(A block of data)
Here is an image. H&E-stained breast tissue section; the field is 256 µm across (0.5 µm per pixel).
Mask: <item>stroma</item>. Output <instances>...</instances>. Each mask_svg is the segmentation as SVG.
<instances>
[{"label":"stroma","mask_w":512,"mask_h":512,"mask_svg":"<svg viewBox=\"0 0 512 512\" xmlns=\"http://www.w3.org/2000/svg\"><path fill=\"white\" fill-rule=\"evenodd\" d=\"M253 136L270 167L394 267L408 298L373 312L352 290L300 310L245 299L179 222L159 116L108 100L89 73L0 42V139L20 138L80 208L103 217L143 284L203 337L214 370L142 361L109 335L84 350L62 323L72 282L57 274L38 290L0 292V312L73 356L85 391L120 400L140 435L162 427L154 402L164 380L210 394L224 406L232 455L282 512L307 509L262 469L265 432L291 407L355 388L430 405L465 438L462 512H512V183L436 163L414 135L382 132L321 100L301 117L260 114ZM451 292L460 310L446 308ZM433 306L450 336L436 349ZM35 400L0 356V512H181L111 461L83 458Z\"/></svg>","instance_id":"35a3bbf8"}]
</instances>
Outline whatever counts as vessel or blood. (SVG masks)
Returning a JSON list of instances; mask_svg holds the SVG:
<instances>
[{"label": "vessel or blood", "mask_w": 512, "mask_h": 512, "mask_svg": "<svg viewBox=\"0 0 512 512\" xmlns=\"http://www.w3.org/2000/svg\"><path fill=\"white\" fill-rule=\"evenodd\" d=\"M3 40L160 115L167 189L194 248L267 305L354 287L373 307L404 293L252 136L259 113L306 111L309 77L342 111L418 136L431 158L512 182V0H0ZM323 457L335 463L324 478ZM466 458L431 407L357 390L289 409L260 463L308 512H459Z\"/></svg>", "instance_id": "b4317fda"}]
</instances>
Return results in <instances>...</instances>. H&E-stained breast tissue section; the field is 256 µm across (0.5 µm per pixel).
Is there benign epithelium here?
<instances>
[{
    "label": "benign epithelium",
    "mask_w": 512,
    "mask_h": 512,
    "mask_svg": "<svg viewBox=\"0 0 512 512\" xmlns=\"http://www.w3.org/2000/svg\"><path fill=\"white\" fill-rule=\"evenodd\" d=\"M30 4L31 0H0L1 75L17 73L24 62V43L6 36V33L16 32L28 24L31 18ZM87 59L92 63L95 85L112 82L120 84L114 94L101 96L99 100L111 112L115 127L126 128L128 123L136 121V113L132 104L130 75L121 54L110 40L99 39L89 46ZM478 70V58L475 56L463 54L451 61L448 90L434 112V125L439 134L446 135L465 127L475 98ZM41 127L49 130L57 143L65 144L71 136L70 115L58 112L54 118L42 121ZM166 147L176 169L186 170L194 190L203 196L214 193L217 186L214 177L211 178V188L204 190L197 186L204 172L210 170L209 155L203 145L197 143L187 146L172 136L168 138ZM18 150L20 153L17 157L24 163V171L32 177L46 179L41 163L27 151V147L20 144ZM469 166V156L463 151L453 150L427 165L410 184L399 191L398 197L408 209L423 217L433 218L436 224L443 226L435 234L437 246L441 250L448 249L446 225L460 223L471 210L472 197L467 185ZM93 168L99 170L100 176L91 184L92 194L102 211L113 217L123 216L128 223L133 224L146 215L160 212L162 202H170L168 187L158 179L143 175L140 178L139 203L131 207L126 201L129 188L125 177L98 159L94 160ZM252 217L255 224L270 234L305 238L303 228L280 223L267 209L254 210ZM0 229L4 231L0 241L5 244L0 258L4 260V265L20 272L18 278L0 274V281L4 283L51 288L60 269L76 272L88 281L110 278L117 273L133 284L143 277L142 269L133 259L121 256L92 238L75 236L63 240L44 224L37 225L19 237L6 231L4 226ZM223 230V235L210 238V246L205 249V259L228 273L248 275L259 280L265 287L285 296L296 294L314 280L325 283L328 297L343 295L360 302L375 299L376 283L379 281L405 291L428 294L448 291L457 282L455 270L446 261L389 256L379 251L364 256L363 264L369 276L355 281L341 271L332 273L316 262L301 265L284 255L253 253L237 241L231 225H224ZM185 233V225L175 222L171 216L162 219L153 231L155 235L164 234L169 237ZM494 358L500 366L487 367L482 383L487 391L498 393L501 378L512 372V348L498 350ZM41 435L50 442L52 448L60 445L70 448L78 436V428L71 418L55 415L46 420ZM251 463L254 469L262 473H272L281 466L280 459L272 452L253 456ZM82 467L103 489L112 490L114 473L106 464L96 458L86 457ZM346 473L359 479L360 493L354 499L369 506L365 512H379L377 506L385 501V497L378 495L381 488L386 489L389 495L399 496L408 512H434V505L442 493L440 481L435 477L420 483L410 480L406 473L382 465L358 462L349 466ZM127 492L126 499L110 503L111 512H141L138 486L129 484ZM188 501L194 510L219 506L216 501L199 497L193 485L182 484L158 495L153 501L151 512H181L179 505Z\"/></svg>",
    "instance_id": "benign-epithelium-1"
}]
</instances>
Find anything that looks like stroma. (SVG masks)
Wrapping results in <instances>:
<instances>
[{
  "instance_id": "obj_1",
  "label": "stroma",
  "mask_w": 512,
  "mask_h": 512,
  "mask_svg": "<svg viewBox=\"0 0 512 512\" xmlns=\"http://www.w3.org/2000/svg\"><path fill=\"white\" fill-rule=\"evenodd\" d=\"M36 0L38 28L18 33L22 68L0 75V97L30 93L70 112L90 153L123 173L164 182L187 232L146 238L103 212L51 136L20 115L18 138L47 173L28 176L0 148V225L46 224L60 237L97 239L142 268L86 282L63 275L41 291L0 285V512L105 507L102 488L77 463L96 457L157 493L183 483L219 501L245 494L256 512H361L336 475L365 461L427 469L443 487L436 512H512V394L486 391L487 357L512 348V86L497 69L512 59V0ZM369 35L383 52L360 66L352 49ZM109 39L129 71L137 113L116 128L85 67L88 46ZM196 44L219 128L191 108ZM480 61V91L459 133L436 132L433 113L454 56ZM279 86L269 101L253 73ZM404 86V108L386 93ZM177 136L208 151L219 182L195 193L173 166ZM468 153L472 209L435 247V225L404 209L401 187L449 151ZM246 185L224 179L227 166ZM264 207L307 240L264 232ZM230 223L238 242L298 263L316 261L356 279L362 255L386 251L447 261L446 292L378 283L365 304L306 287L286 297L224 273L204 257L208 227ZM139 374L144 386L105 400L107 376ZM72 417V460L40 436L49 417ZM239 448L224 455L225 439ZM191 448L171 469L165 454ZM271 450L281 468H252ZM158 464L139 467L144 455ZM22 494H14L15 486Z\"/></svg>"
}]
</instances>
--
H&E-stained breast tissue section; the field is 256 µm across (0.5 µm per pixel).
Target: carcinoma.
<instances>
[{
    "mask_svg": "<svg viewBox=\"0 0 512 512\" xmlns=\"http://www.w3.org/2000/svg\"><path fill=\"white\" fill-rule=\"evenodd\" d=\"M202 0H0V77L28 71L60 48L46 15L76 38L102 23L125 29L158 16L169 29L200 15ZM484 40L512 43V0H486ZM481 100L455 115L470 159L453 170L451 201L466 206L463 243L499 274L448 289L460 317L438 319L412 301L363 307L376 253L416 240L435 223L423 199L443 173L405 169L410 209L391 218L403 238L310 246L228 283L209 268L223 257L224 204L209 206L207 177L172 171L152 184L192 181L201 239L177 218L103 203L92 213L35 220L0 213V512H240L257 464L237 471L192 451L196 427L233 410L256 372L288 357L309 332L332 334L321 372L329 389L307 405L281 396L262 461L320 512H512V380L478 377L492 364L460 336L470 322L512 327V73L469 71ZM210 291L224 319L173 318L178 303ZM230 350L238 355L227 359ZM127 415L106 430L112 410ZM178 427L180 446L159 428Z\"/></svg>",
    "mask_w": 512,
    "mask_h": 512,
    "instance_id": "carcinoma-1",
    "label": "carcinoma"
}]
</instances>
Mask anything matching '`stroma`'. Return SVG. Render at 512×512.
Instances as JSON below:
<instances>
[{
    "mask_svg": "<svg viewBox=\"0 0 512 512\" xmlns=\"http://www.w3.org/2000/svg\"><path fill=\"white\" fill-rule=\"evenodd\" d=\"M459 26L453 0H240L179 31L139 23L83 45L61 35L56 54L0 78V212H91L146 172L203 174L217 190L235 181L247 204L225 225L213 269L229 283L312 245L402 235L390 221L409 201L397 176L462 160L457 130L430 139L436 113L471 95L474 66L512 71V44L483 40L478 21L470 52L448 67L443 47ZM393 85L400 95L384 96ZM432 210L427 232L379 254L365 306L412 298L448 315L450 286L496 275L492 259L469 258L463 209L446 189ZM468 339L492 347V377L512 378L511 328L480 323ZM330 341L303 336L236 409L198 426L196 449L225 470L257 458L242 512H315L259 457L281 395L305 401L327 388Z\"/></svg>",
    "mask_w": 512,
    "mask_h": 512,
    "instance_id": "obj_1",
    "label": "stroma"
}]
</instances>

### [Task instructions]
Above are the records; print exactly the lines from the line with "Outline whatever counts" to the line with "Return results in", including both, and nothing else.

### [Written response]
Outline whatever counts as vessel or blood. (SVG masks)
Returning a JSON list of instances; mask_svg holds the SVG:
<instances>
[{"label": "vessel or blood", "mask_w": 512, "mask_h": 512, "mask_svg": "<svg viewBox=\"0 0 512 512\" xmlns=\"http://www.w3.org/2000/svg\"><path fill=\"white\" fill-rule=\"evenodd\" d=\"M3 40L160 115L167 189L194 248L267 305L354 287L373 307L404 293L252 136L259 113L306 111L309 77L342 111L418 136L431 158L512 182V0H0ZM323 457L335 463L324 478ZM466 458L431 407L357 390L289 409L260 463L308 512H459Z\"/></svg>", "instance_id": "b4317fda"}]
</instances>
Return results in <instances>...</instances>. H&E-stained breast tissue section; the field is 256 µm across (0.5 µm per pixel).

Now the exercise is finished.